INSTRUCTIONS FOR THE TASK: Take the line with "gray sewing button [213, 162, 282, 203]" and every line after it in the data. Transcribe them exactly, through the last.

EXERCISE DATA:
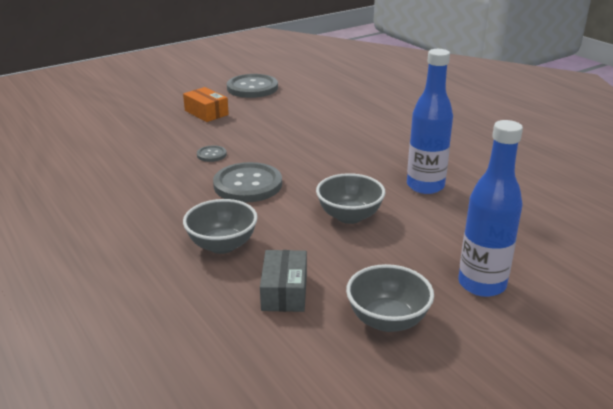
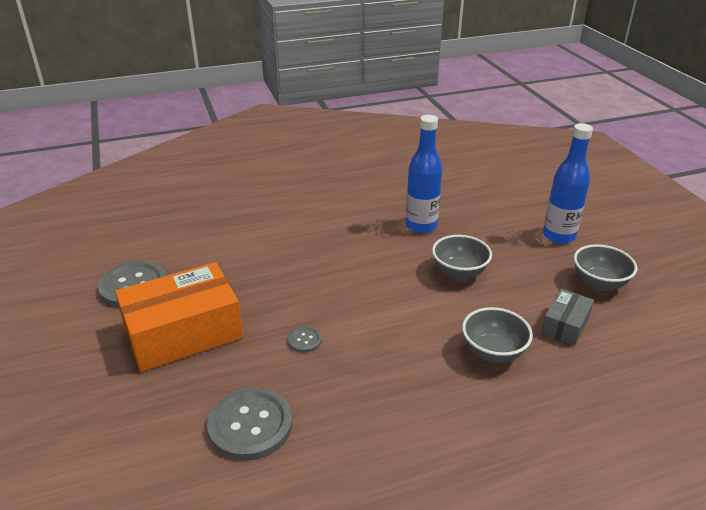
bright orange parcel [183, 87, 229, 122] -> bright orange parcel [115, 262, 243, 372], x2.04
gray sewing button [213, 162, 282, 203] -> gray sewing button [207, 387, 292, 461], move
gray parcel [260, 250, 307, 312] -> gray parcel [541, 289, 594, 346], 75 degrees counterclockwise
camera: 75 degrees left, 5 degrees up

RESPONSE AREA:
gray sewing button [213, 162, 282, 203] -> gray sewing button [207, 387, 292, 461], move
gray parcel [260, 250, 307, 312] -> gray parcel [541, 289, 594, 346], 75 degrees counterclockwise
camera: 75 degrees left, 5 degrees up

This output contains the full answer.